## Problem description
Exactly as written, return all the data, leaving its pictures behind.

————

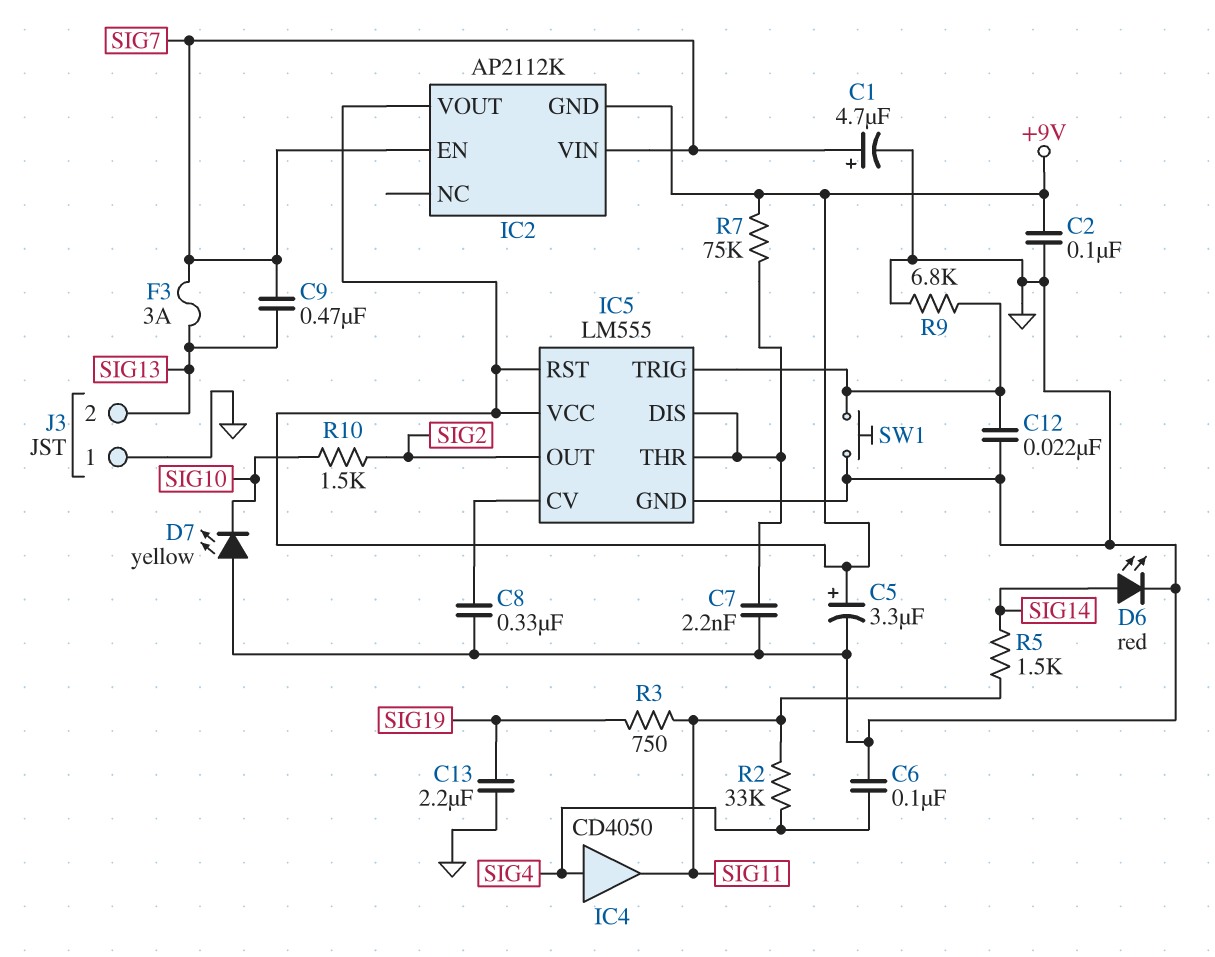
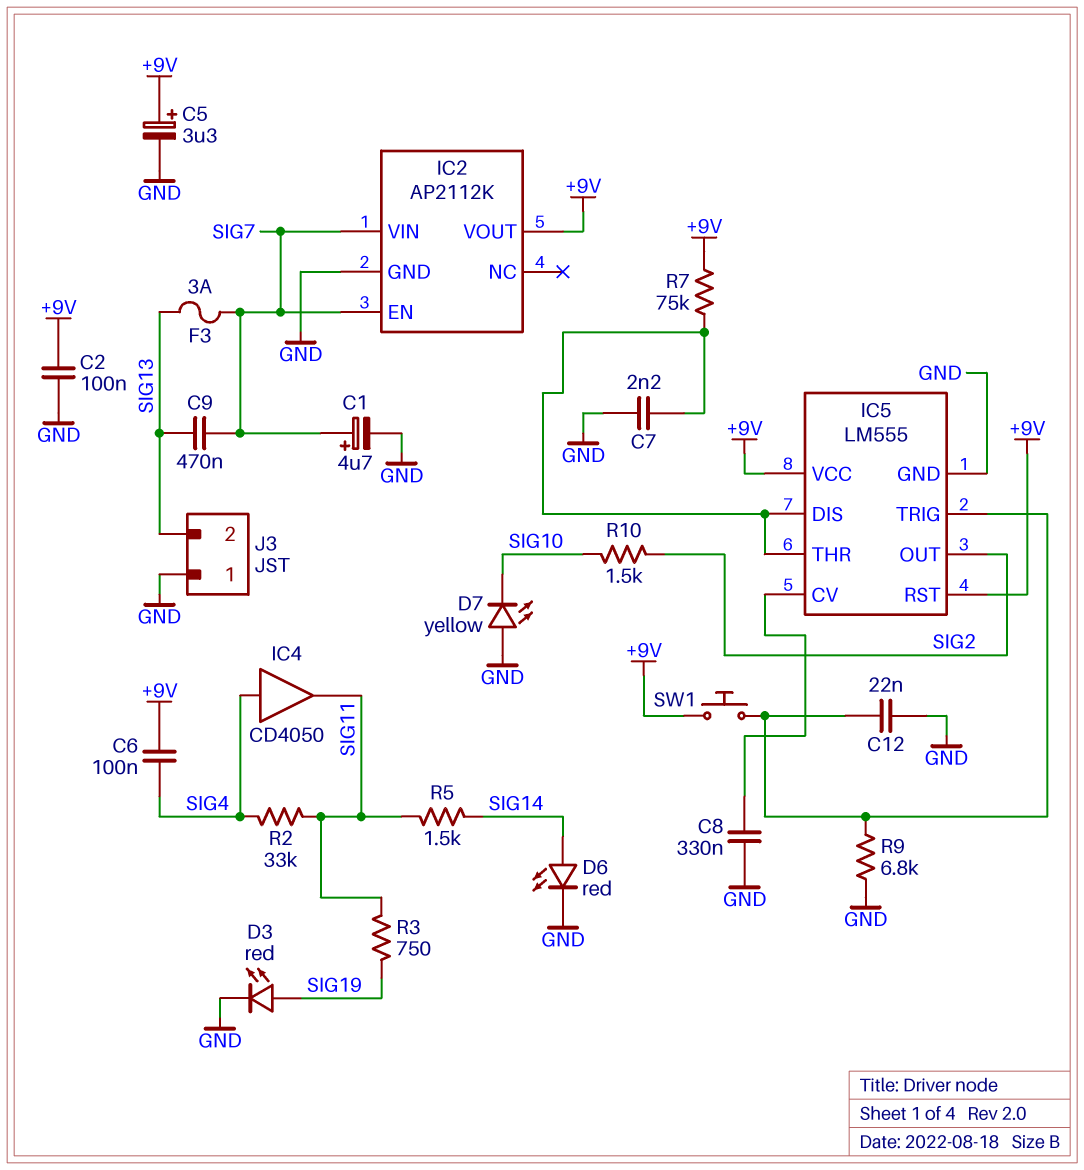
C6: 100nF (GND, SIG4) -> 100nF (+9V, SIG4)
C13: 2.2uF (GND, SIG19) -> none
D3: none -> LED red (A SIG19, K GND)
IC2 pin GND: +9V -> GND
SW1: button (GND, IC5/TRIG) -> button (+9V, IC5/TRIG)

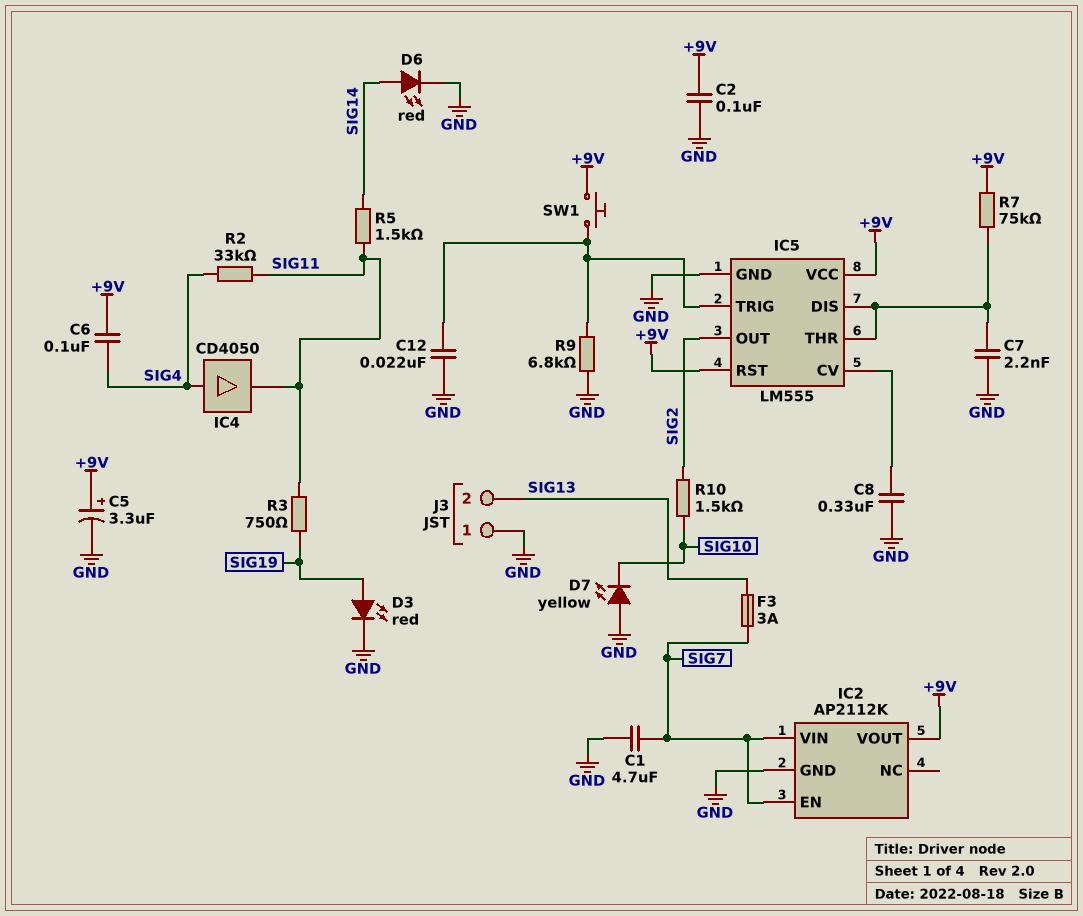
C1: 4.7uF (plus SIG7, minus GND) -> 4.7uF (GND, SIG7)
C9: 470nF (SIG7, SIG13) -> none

————

## Written solution
C6: 100nF (GND, SIG4) -> 100nF (+9V, SIG4)
C13: 2.2uF (GND, SIG19) -> none
D3: none -> LED red (A SIG19, K GND)
IC2 pin GND: +9V -> GND
SW1: button (GND, IC5/TRIG) -> button (+9V, IC5/TRIG)

C1: 4.7uF (plus SIG7, minus GND) -> 4.7uF (GND, SIG7)
C9: 470nF (SIG7, SIG13) -> none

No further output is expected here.